>>>

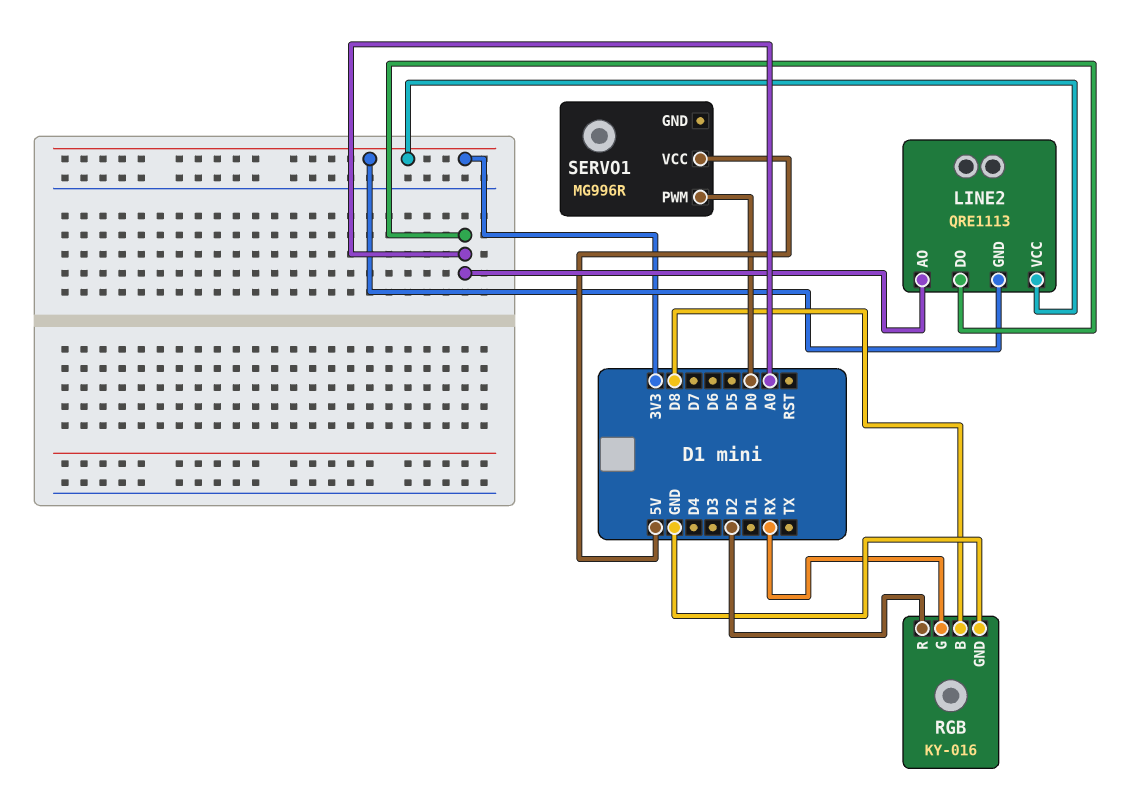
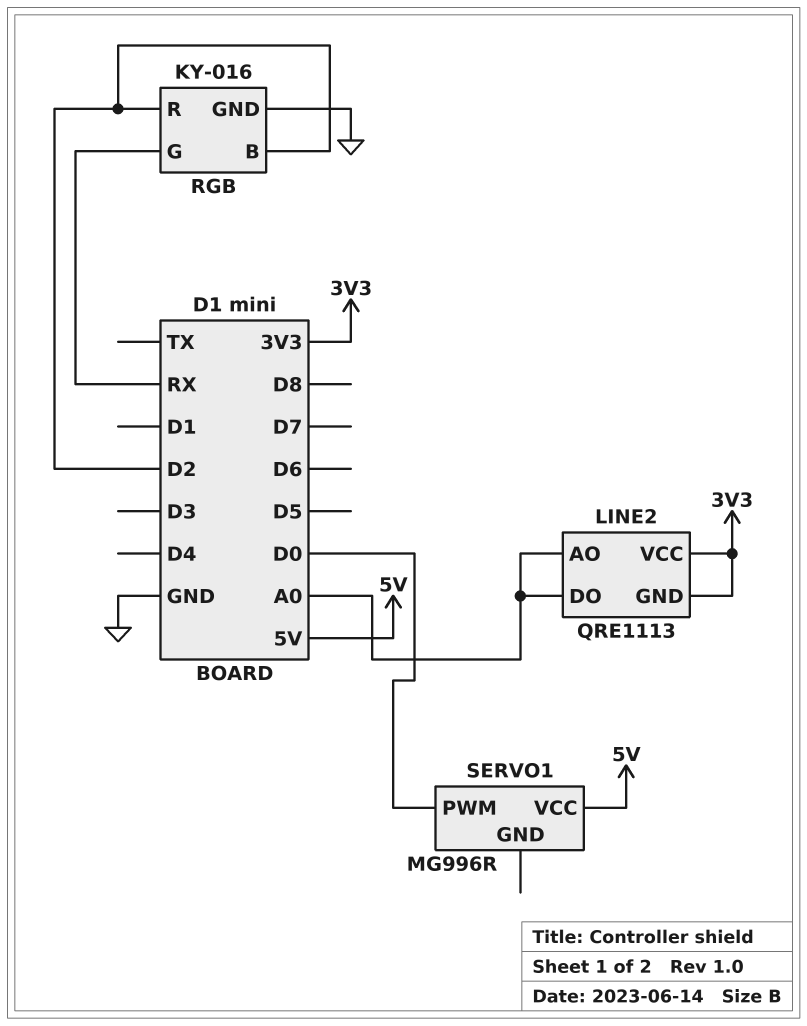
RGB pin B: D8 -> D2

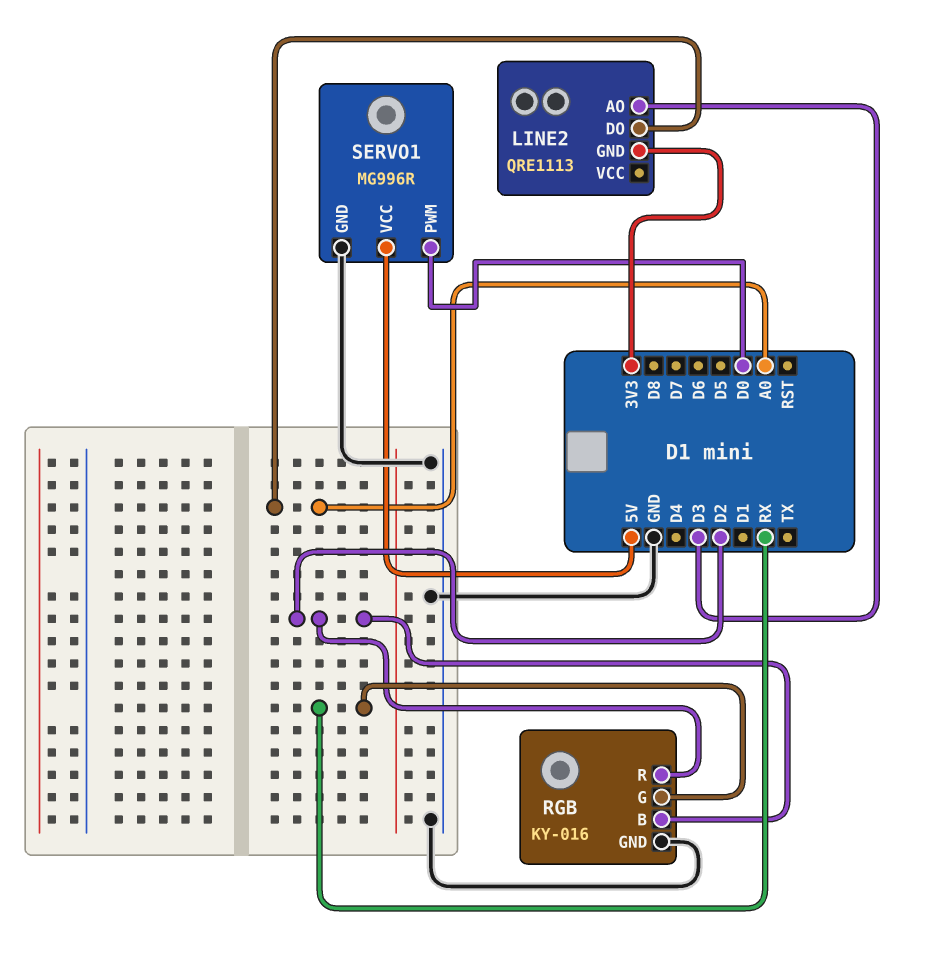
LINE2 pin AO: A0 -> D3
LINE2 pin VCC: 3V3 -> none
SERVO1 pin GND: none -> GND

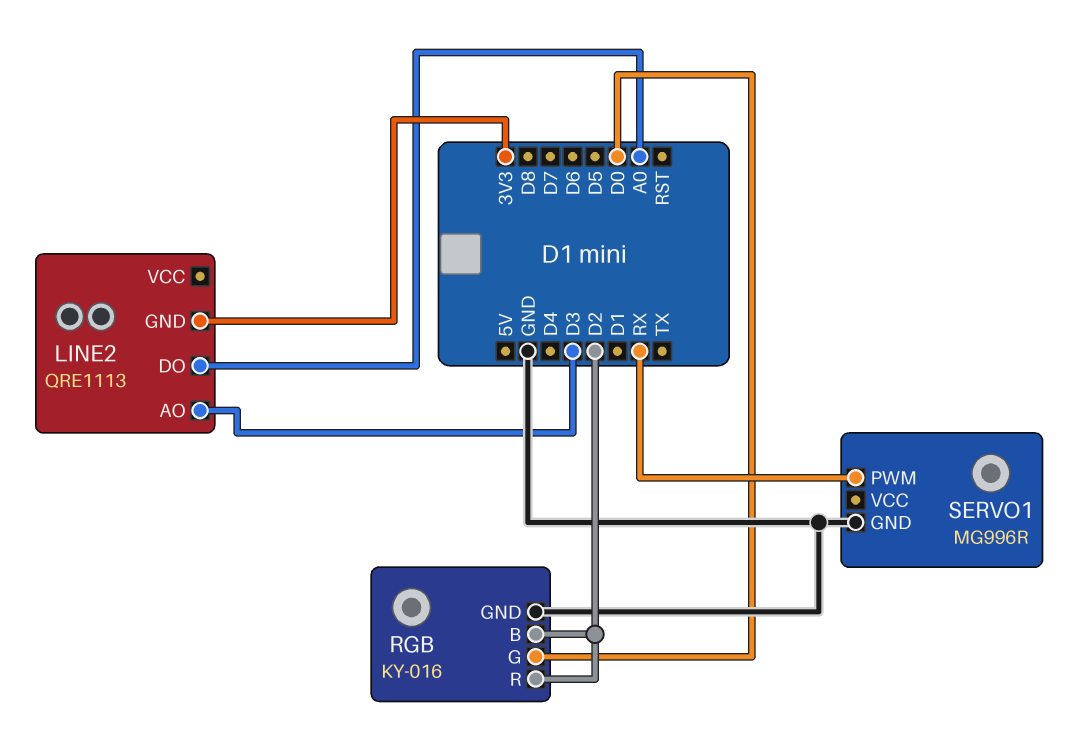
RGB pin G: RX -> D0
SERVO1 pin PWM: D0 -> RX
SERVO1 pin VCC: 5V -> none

<<<
>>>

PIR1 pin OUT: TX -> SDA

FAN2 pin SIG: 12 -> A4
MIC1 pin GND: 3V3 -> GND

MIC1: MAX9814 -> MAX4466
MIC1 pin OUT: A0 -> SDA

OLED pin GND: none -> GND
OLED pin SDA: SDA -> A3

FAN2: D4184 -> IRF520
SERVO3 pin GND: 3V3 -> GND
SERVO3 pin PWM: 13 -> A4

<<<

Task statement – Look in the material above for the line with "FAN2: D4184 -> IRF520" and the line with "SERVO3 pin PWM: 13 -> A4", and transcribe exactly those lines and all lines between them, nothing more.

Exercise result –
FAN2: D4184 -> IRF520
SERVO3 pin GND: 3V3 -> GND
SERVO3 pin PWM: 13 -> A4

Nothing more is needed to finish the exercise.